#### DATASET EXTRACT:
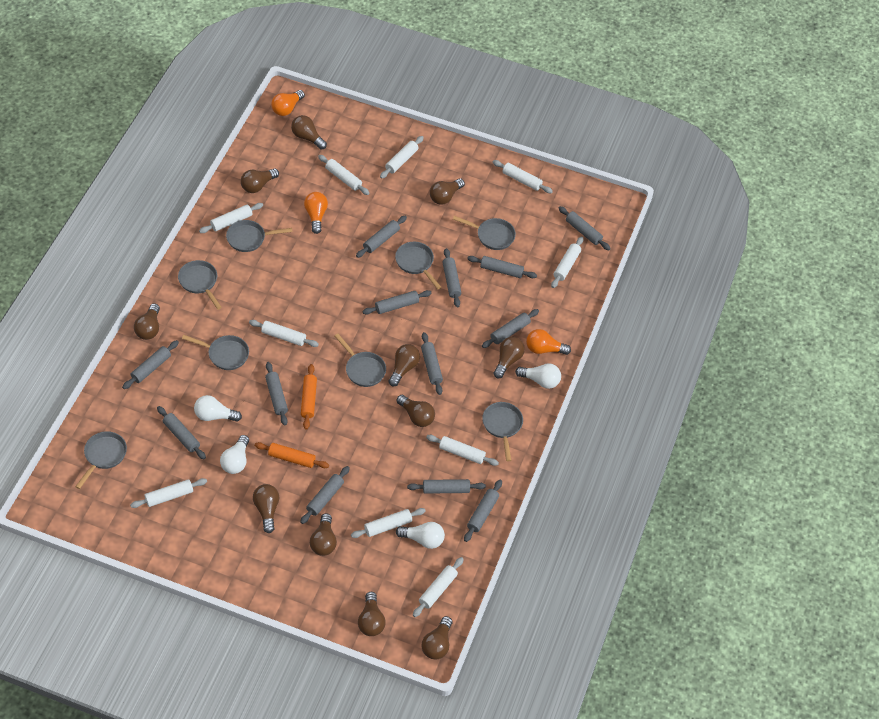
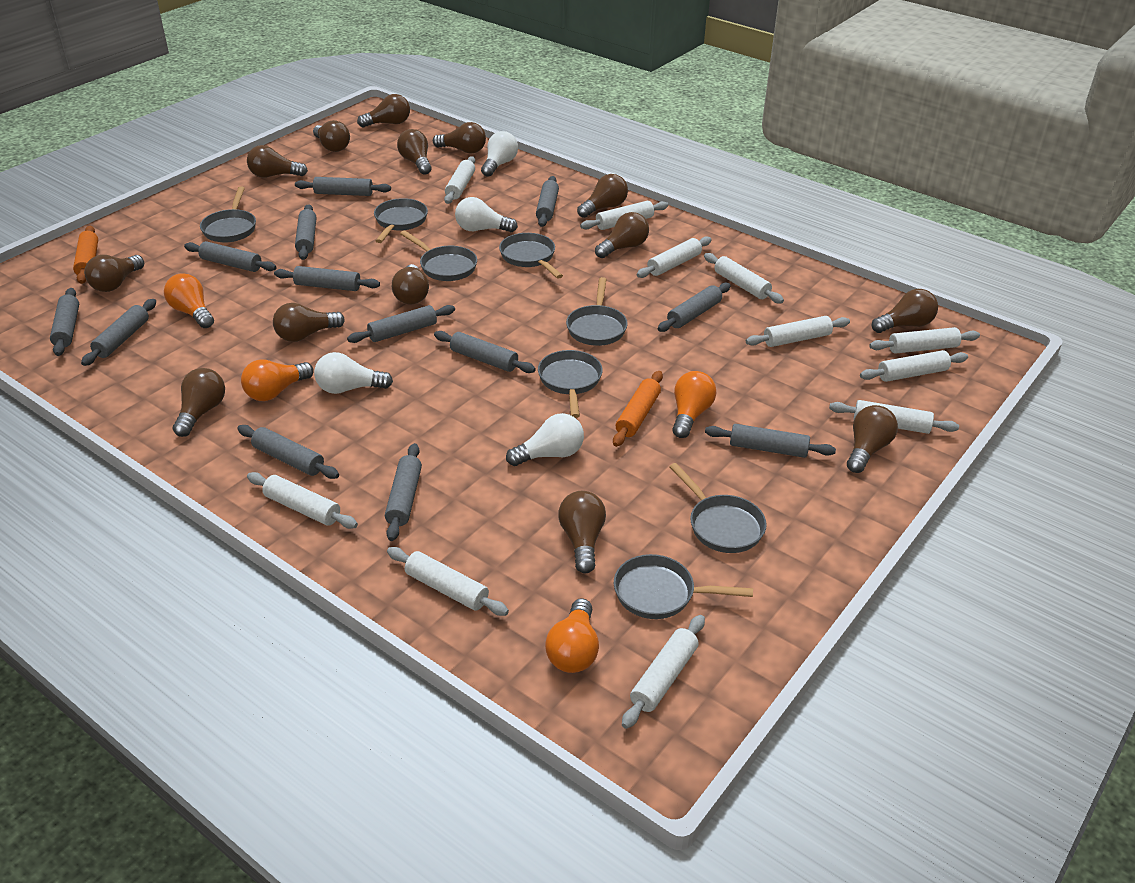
brown light bulb: 11 -> 14
orange light bulb: 3 -> 4
white rolling pin: 10 -> 11

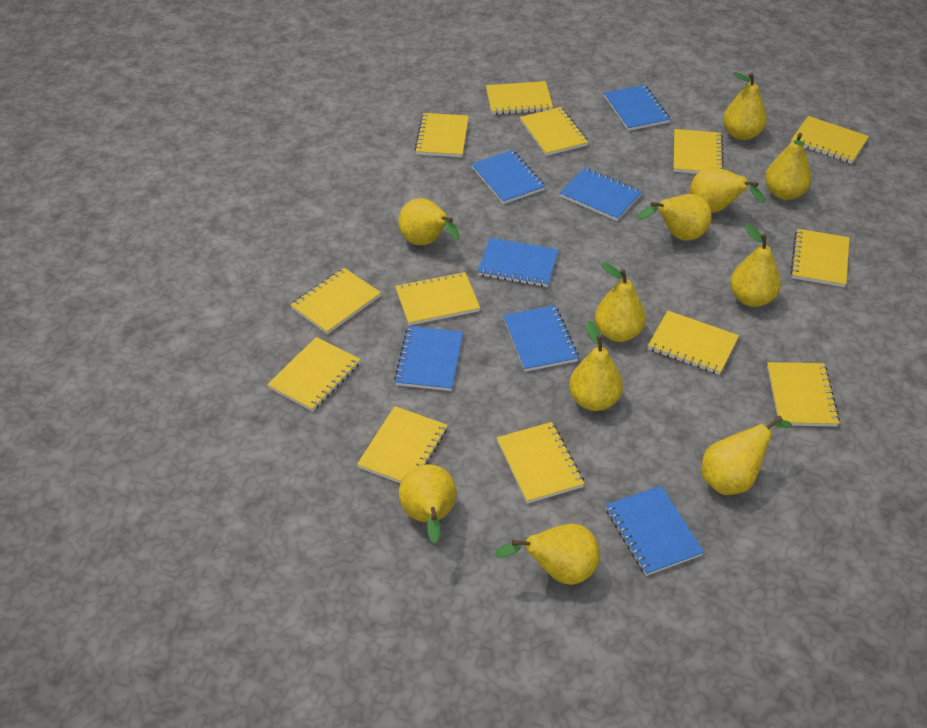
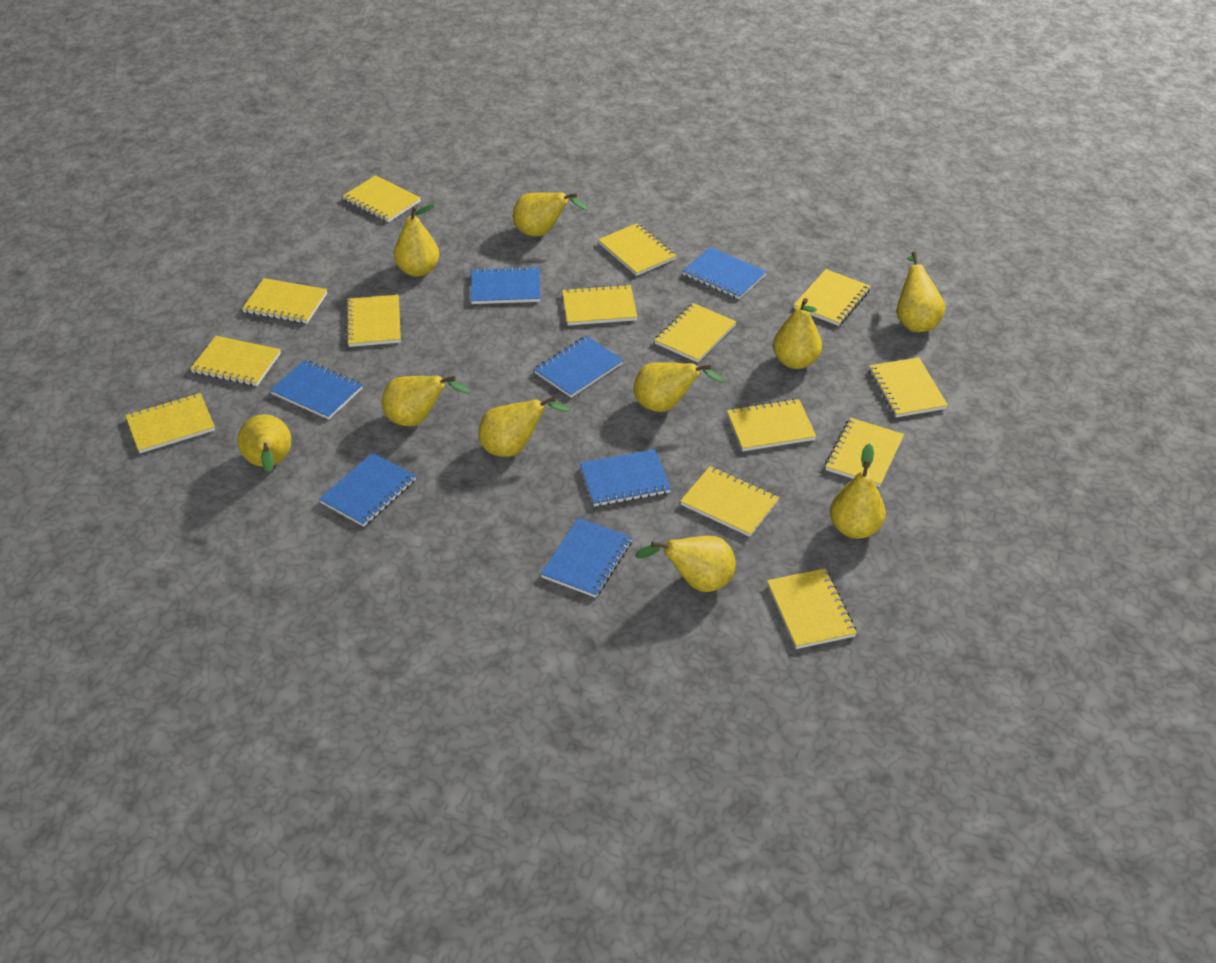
yellow notebook: 13 -> 14
yellow pear: 11 -> 10

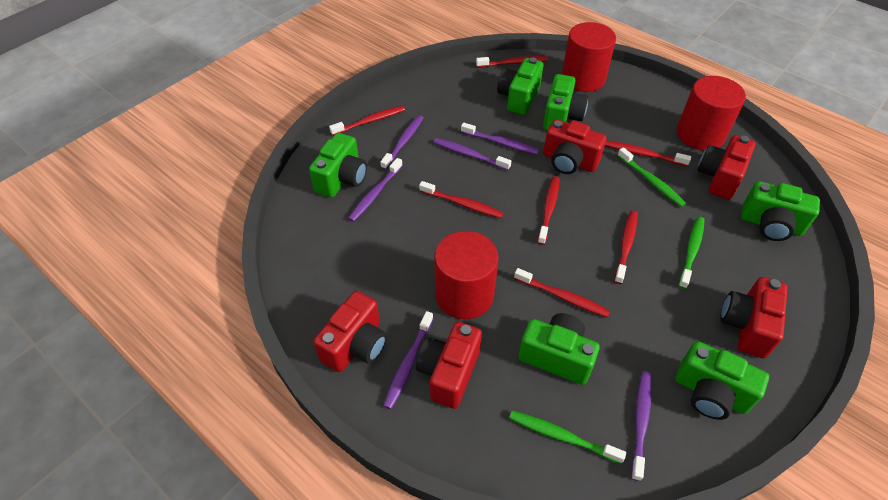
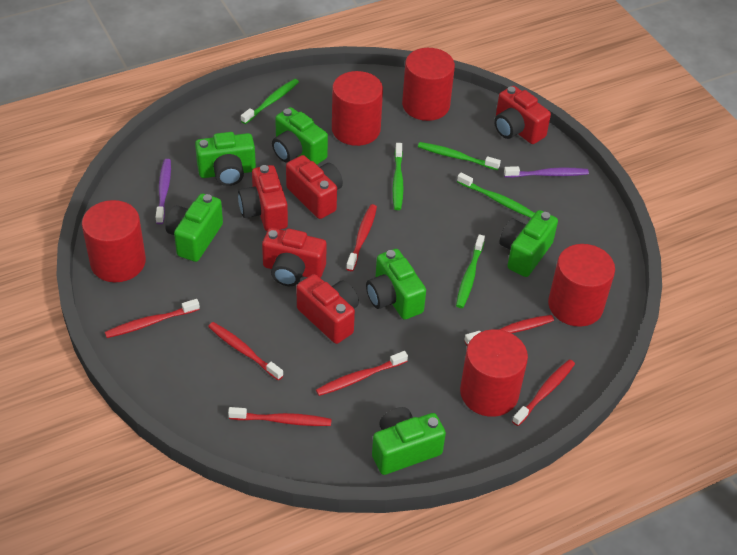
green toothbrush: 3 -> 5
purple toothbrush: 6 -> 2
red cylinder: 3 -> 5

#### WORK INSTRUCTIONS:
Retype word for word all the material given above, and keep the pictures out.

#### TASK RESPONSE:
brown light bulb: 11 -> 14
orange light bulb: 3 -> 4
white rolling pin: 10 -> 11

yellow notebook: 13 -> 14
yellow pear: 11 -> 10

green toothbrush: 3 -> 5
purple toothbrush: 6 -> 2
red cylinder: 3 -> 5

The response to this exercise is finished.